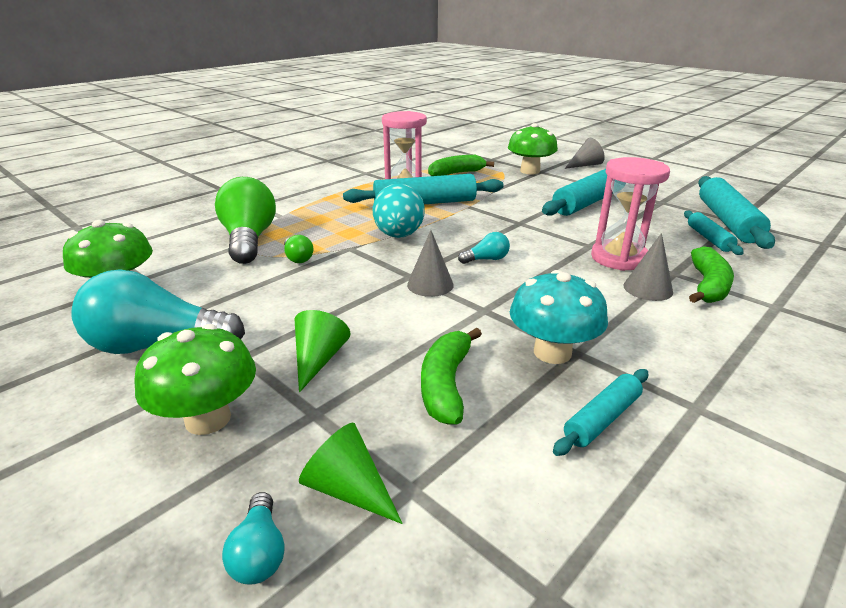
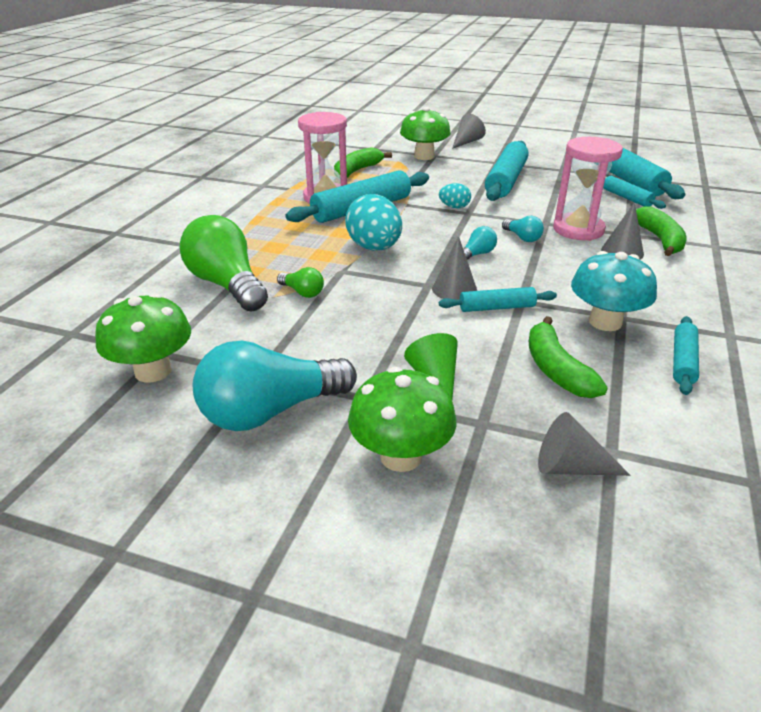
camera: 25 degrees left, 5 degrees up
(259, 553) = (558, 531): turquoise light bulb -> turquoise light bulb (522, 238)
(349, 489) = (570, 467): green cone -> grey cone
(452, 310) = (497, 307): none -> turquoise rolling pin
(511, 216) = (454, 207): none -> turquoise egg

Assignment: For the string "none", go through the entries above and copy each line where it occurs.

Your response:
(452, 310) = (497, 307): none -> turquoise rolling pin
(511, 216) = (454, 207): none -> turquoise egg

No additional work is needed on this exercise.